> **Work item**
Whatever lies between the line that holds "green semicircle: (427, 1407)" and the final line of the records below, both included, should be repeated exactly; leave out the pictures and add nothing.

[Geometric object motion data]
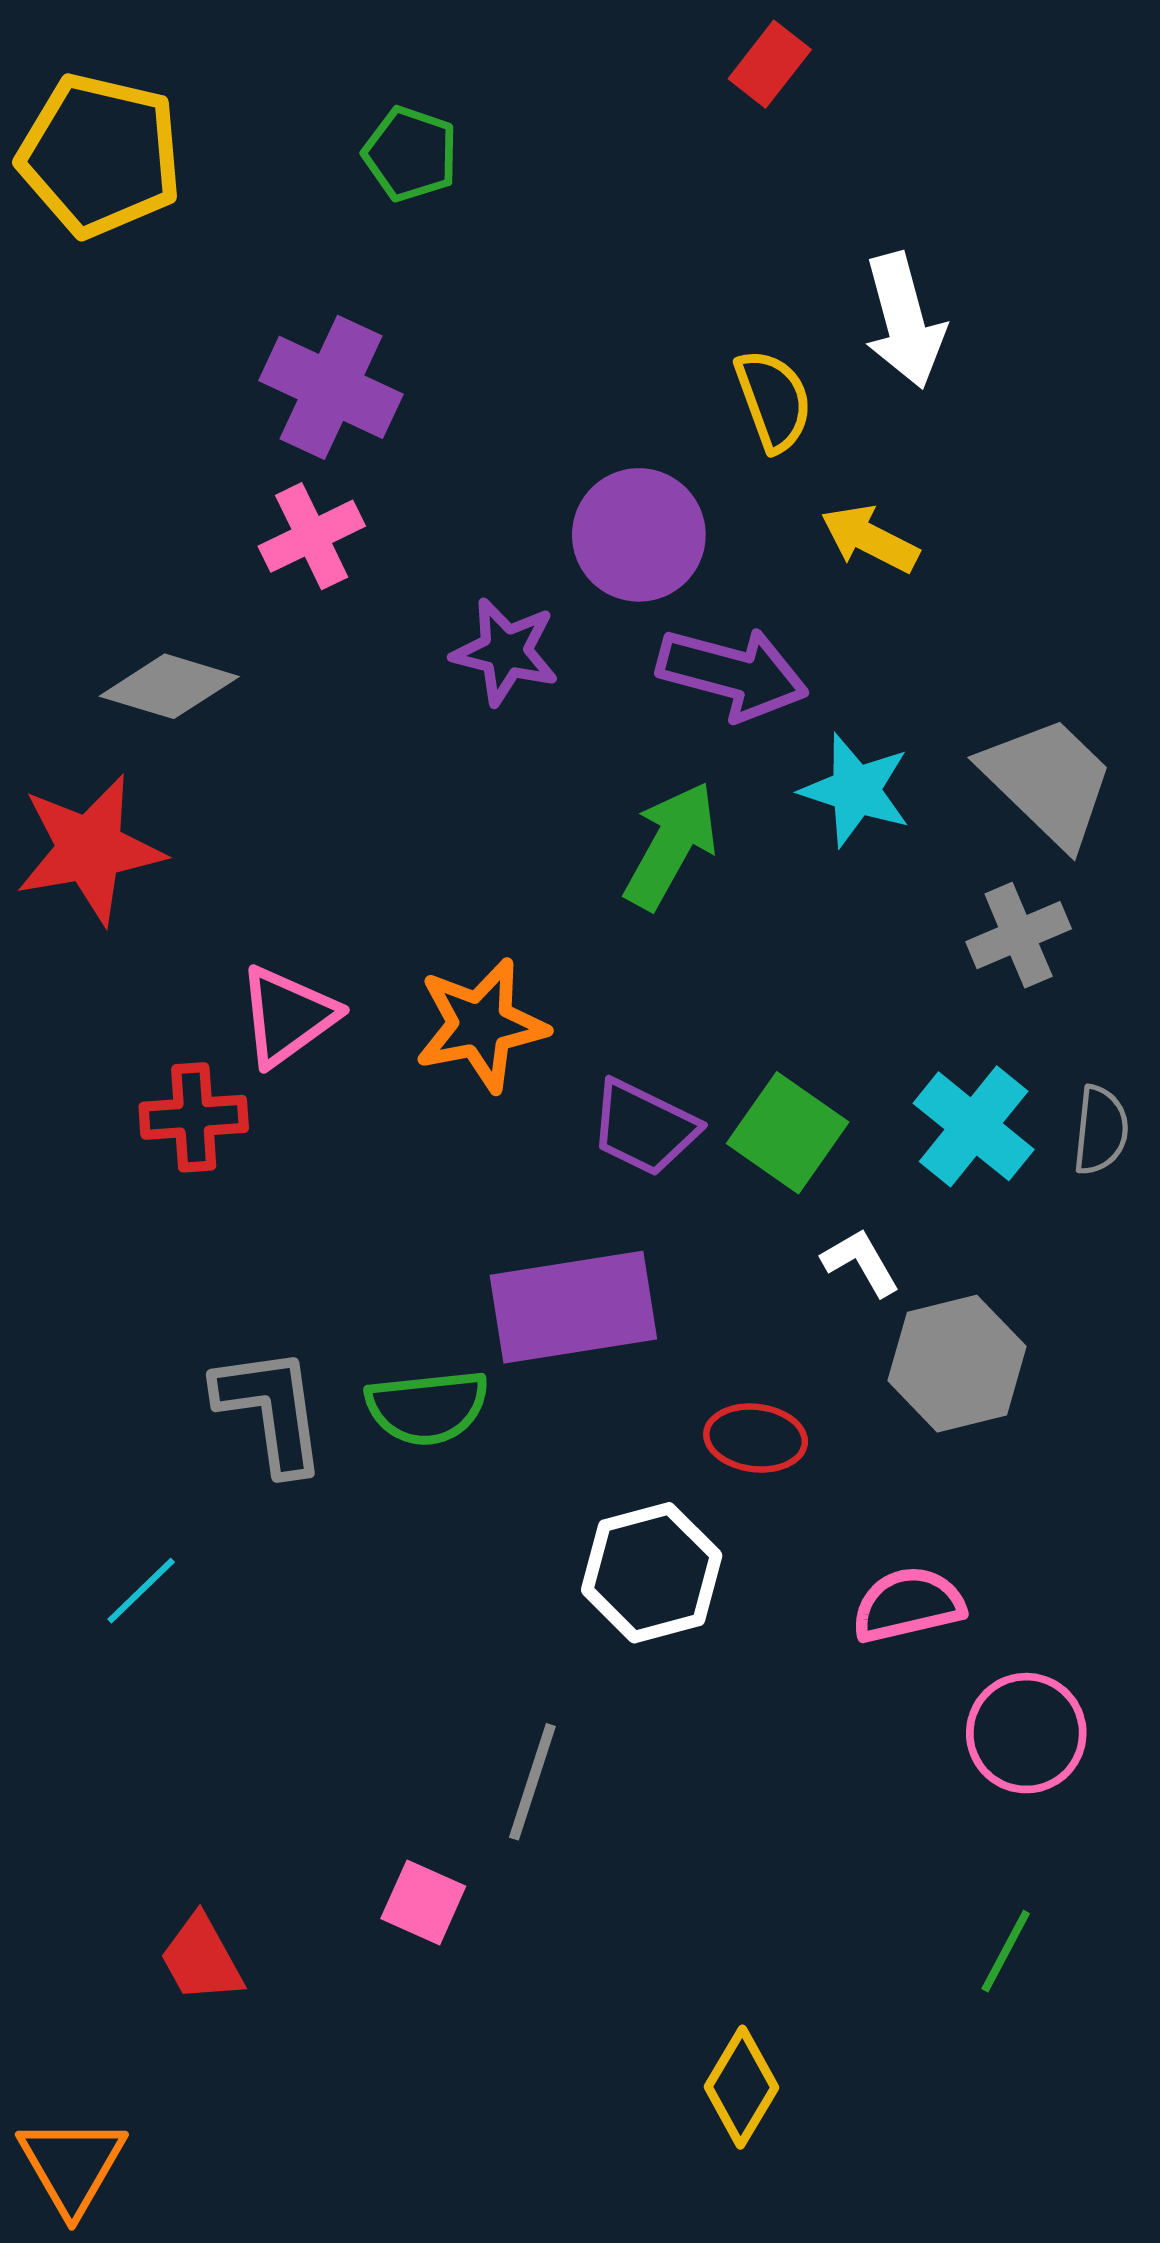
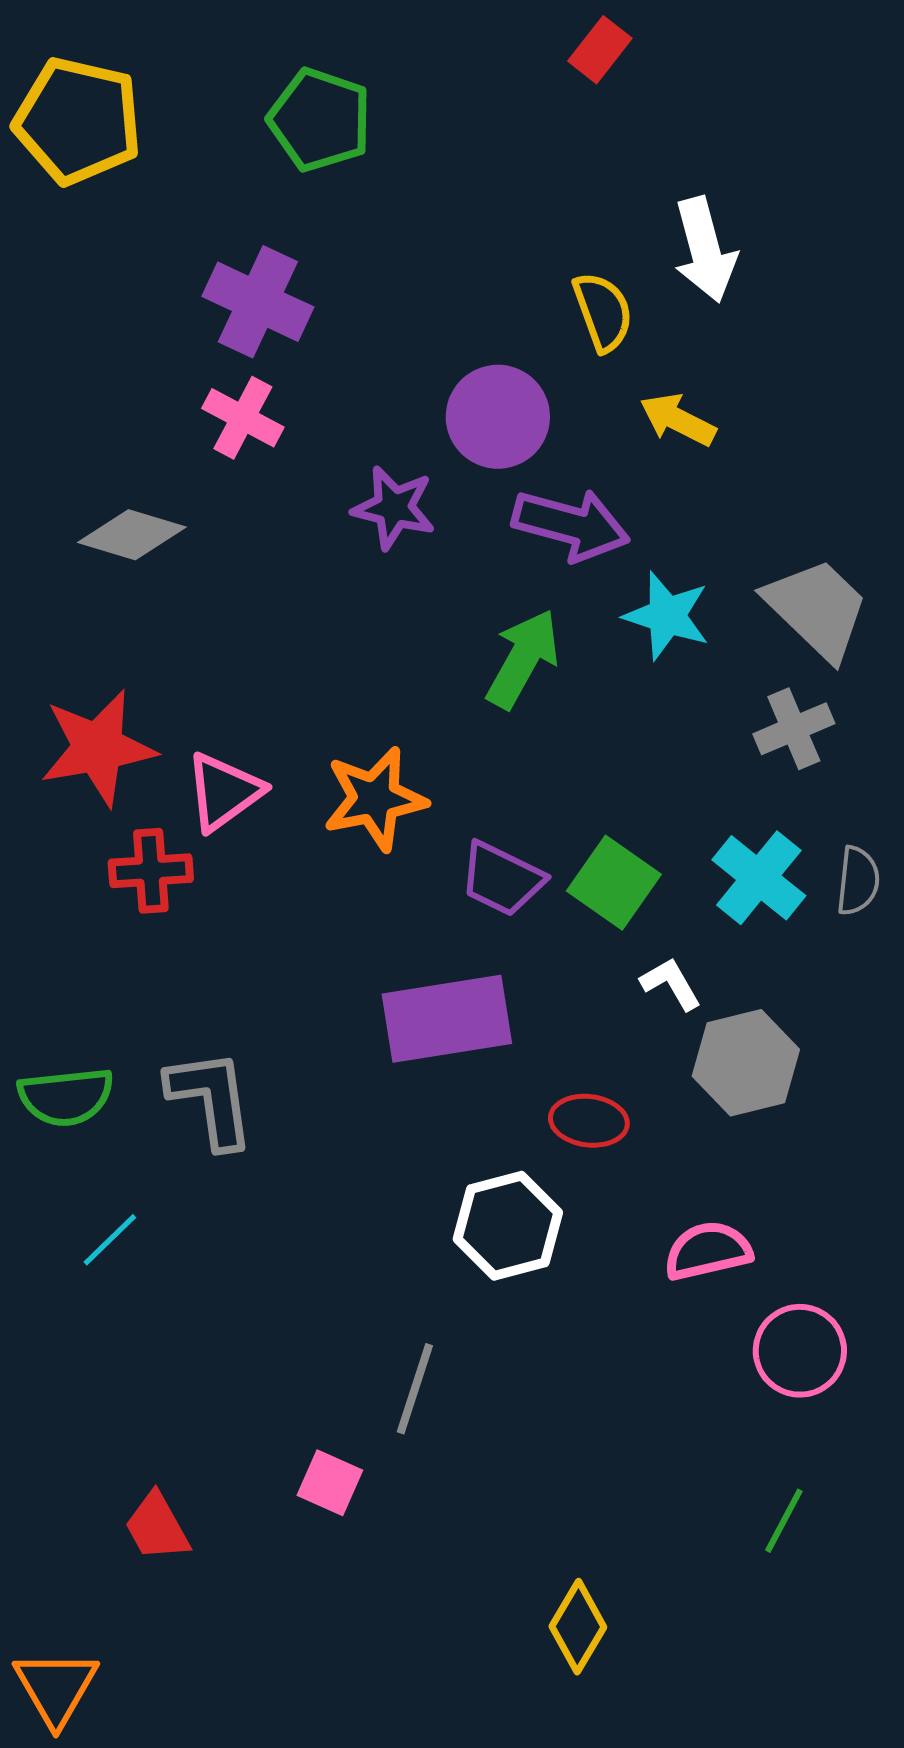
green pentagon: (410, 154) -> (320, 120), size x1.4
pink cross: (312, 536) -> (243, 418), turned -36
red star: (90, 849) -> (98, 748), moved
green semicircle: (427, 1407) -> (66, 1097), moved

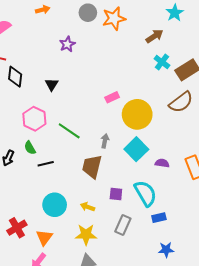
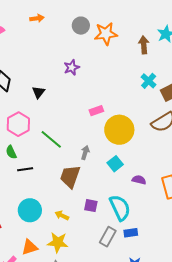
brown arrow: (154, 36) -> (144, 45), moved, turned -66
purple star: (67, 44) -> (72, 67), moved
cyan square: (136, 149) -> (115, 164), size x0.7
gray rectangle: (123, 225) -> (108, 237), moved
orange triangle: (44, 237) -> (30, 247), moved, turned 30

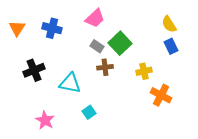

> **Completed task**
green semicircle: (427, 1407) -> (66, 1097), moved

brown arrow: (154, 36) -> (144, 45), moved, turned -66
purple star: (67, 44) -> (72, 67), moved
cyan square: (136, 149) -> (115, 164), size x0.7
gray rectangle: (123, 225) -> (108, 237), moved
orange triangle: (44, 237) -> (30, 247), moved, turned 30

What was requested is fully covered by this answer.